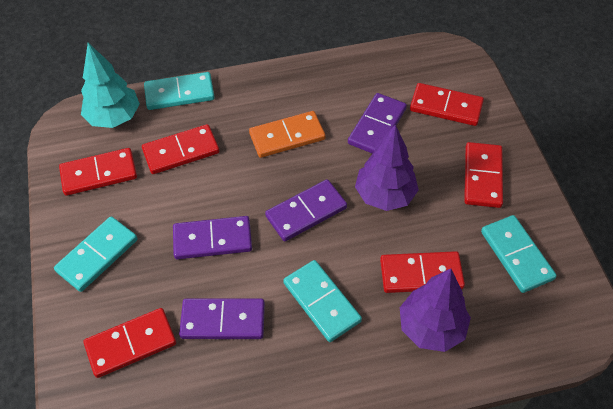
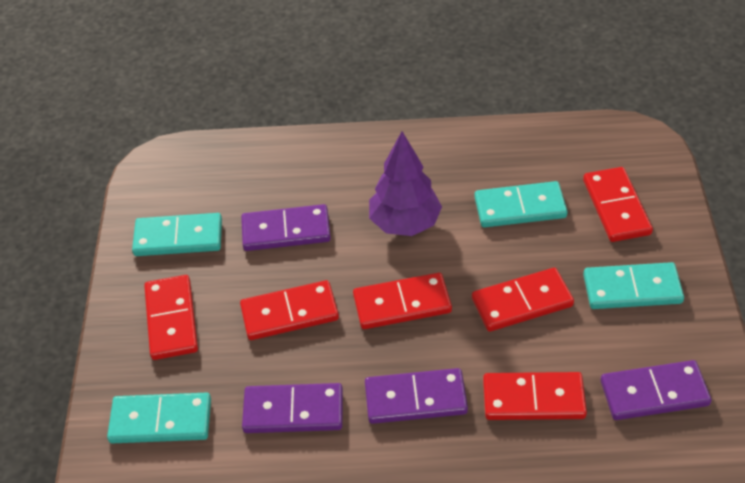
orange domino: 1 -> 0
purple tree: 2 -> 1
turquoise tree: 1 -> 0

* * * * * * * * *

EXERCISE ->
Hand back every line of the material, exactly, without the pictures.

ANSWER BOX ->
orange domino: 1 -> 0
purple tree: 2 -> 1
turquoise tree: 1 -> 0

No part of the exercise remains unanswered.